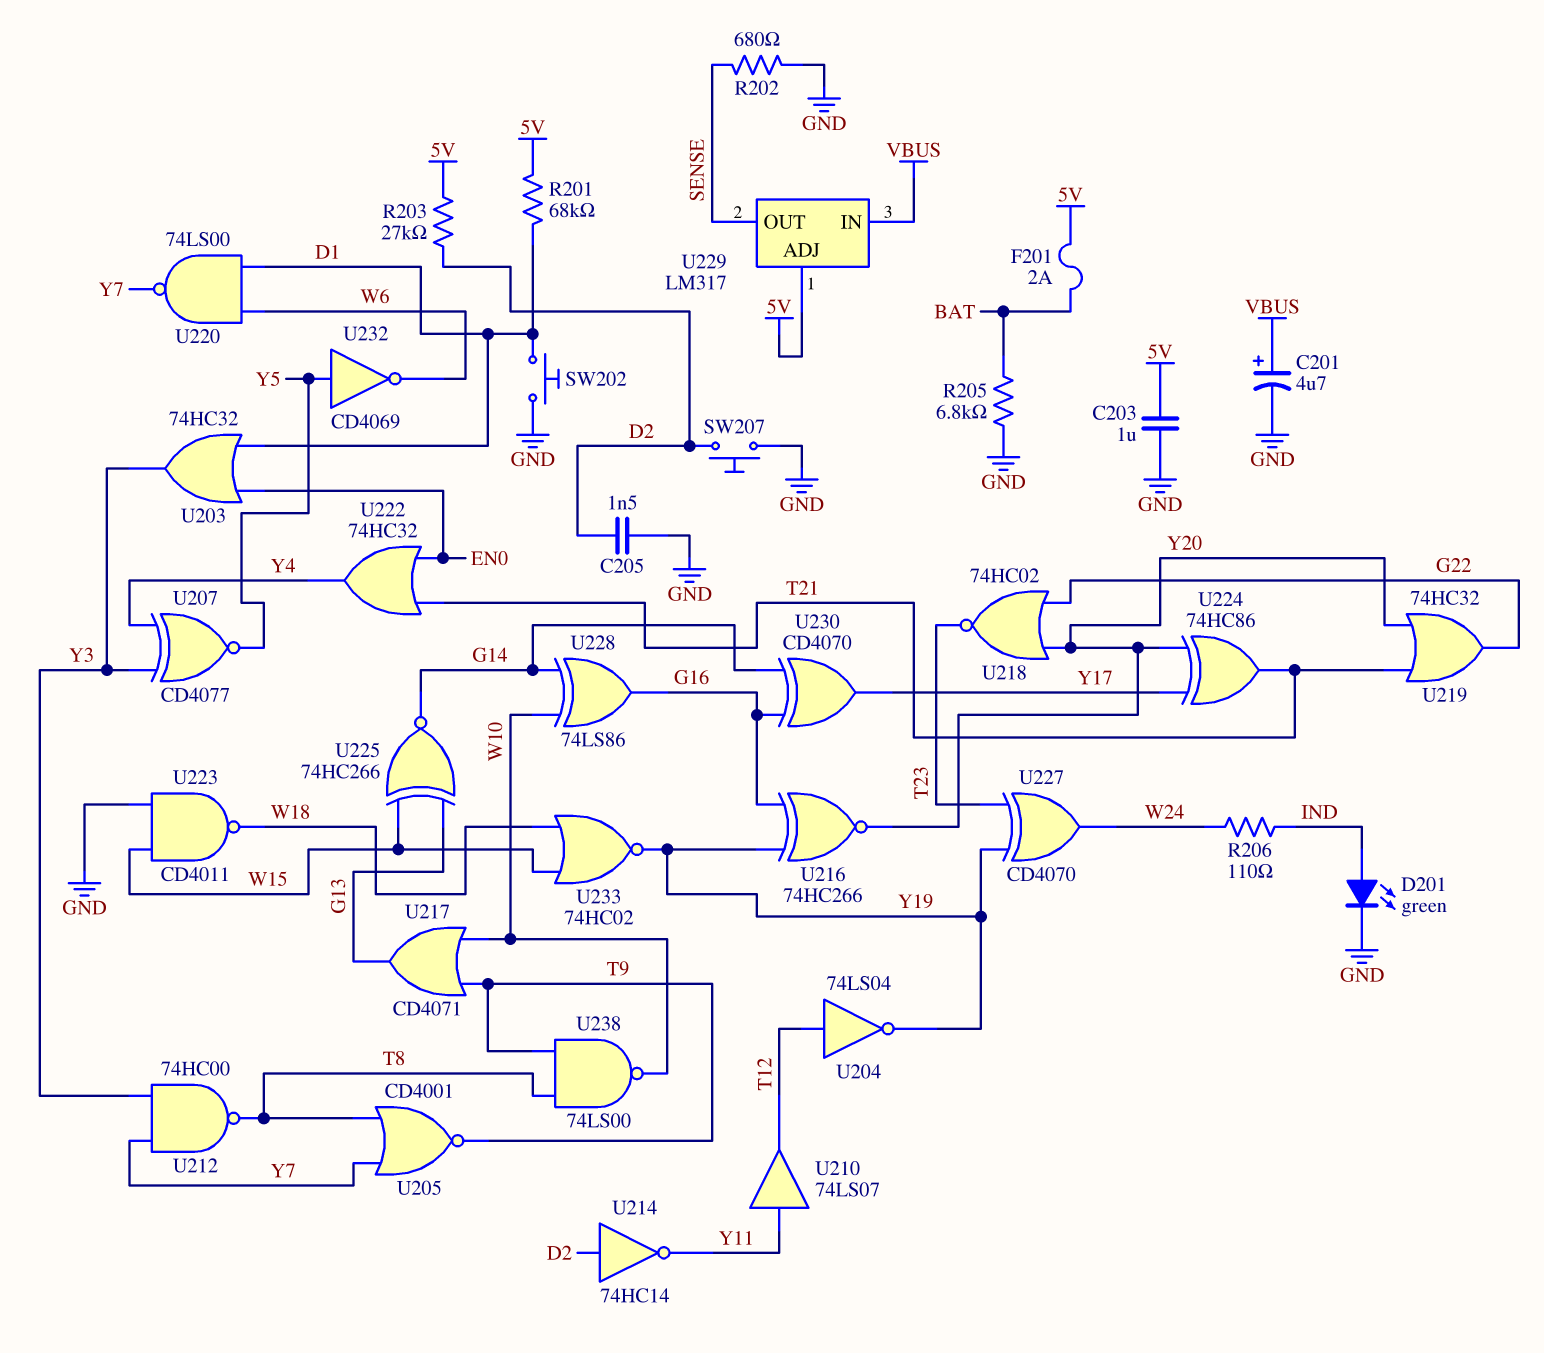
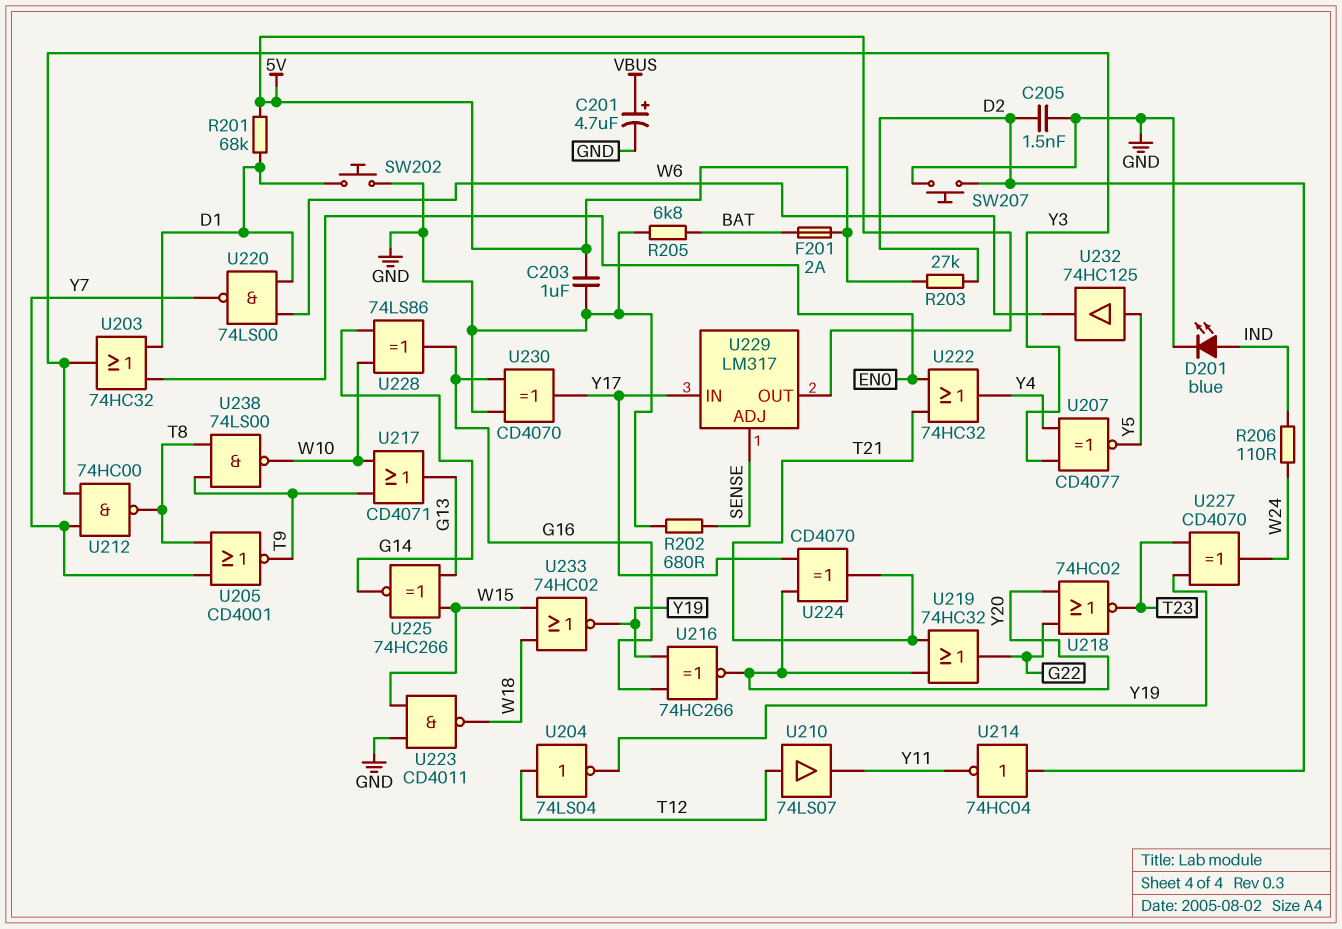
D201: LED green (A IND, K GND) -> LED blue (A IND, K GND)
U210: buffer 74LS07 (in Y11, out T12) -> buffer 74LS07 (in T12, out Y11)
U214: NOT 74HC14 (in D2, out Y11) -> NOT 74HC04 (in D2, out Y11)
U224: XOR 74HC86 (in Y17, in Y20, out T21) -> XOR CD4070 (in Y17, in Y20, out T21)
U229 pin ADJ: 5V -> SENSE
U229 pin IN: VBUS -> Y17
U229 pin OUT: SENSE -> 5V
U230: XOR CD4070 (in G14, in G16, out Y17) -> XOR CD4070 (in G16, in GND, out Y17)
U232: NOT CD4069 (in Y5, out W6) -> buffer 74HC125 (in Y5, out W6)

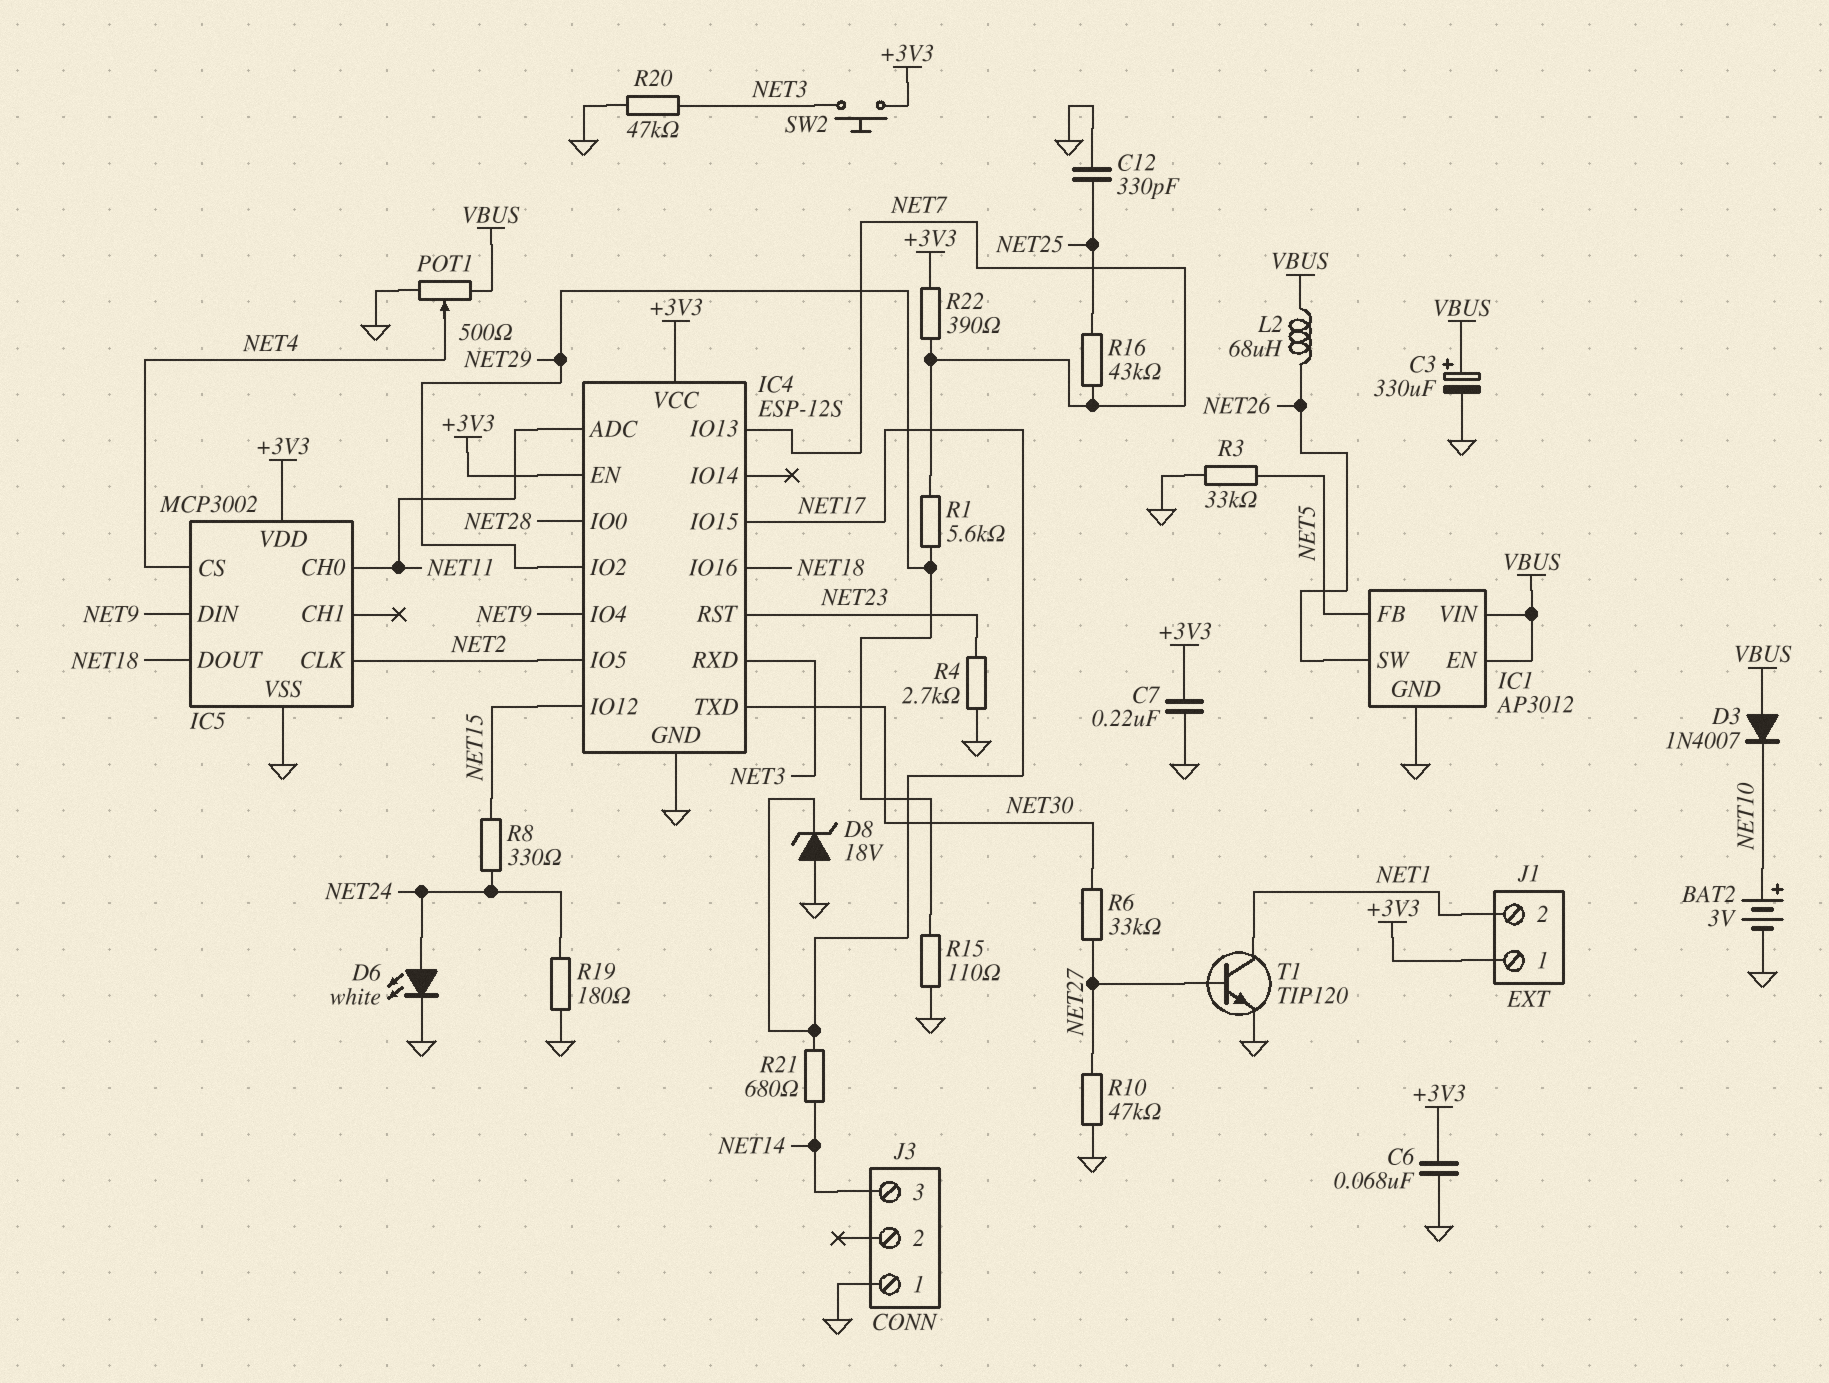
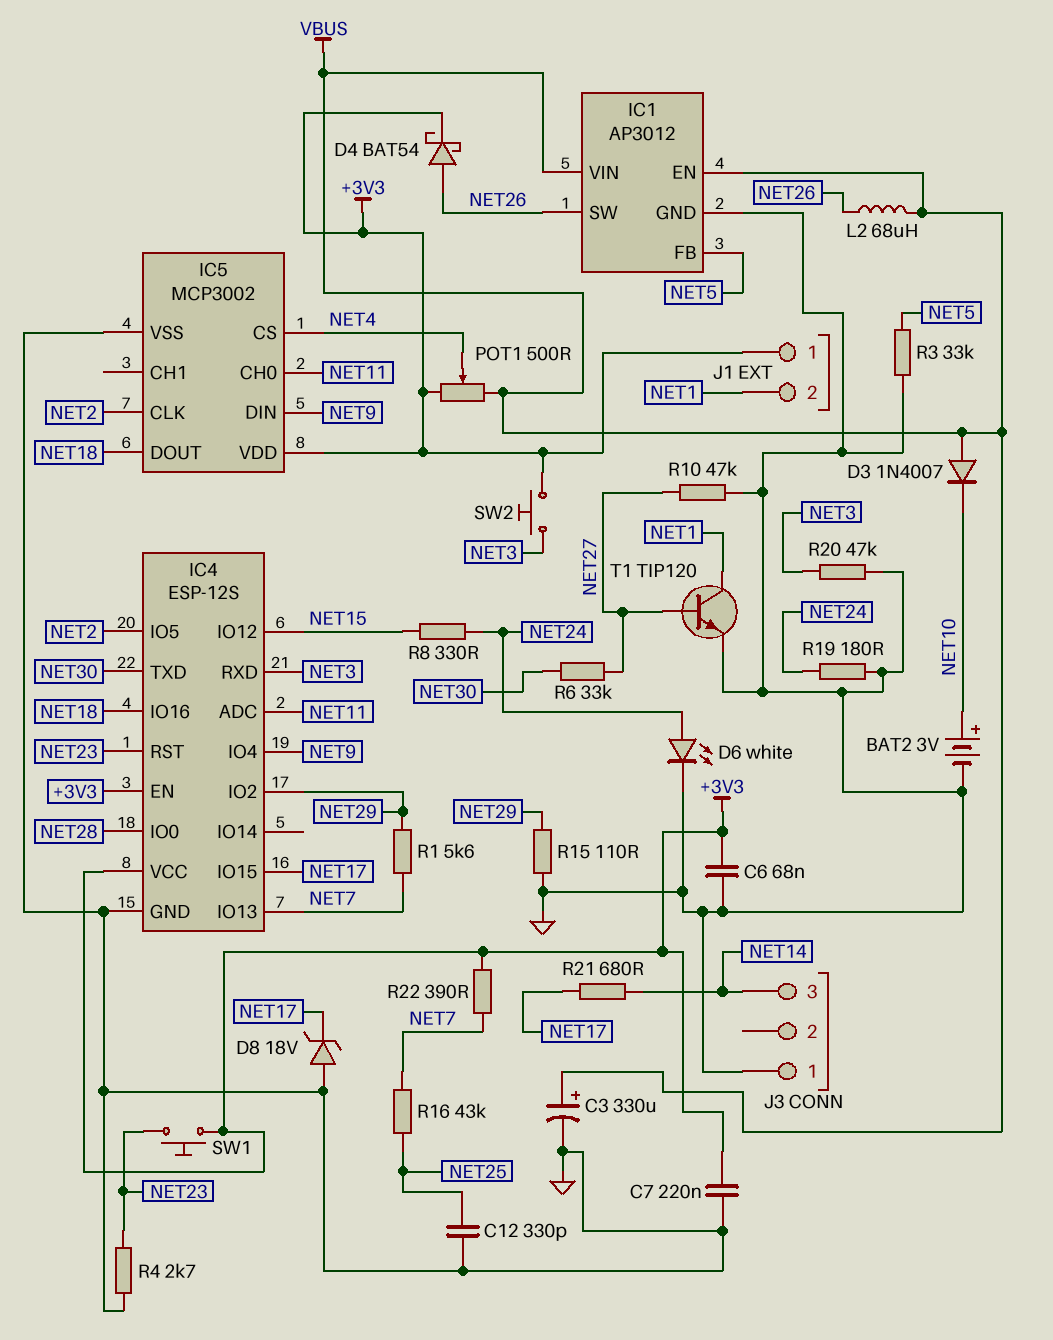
D4: none -> schottky BAT54 (A NET26, K +3V3)
POT1: 500 (GND, VBUS, wiper NET4) -> 500 (+3V3, VBUS, wiper NET4)
SW1: none -> button (+3V3, NET23)

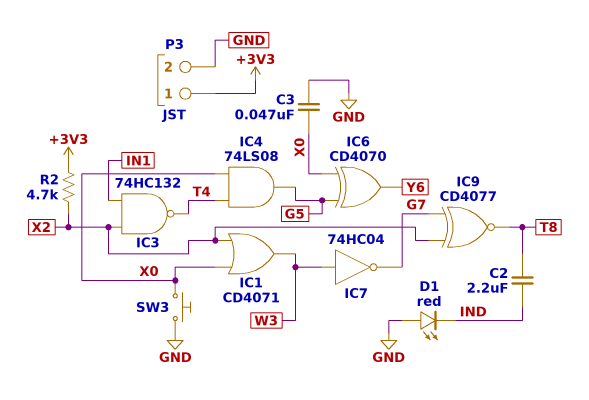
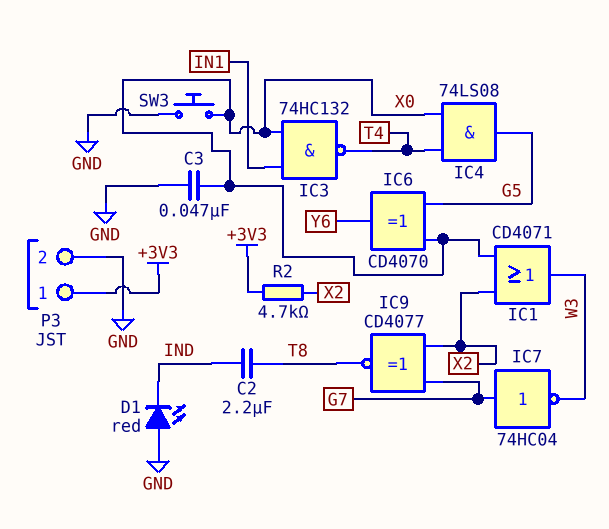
IC3: NAND 74HC132 (in IN1, in X2, out T4) -> NAND 74HC132 (in IN1, in X0, out T4)
IC7: NOT 74HC04 (in W3, out G7) -> NOT 74HC04 (in G7, out W3)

**Exercise goal**
Copy out every line in the entries above that holds "VBUS".

**Output below**
U229 pin IN: VBUS -> Y17
POT1: 500 (GND, VBUS, wiper NET4) -> 500 (+3V3, VBUS, wiper NET4)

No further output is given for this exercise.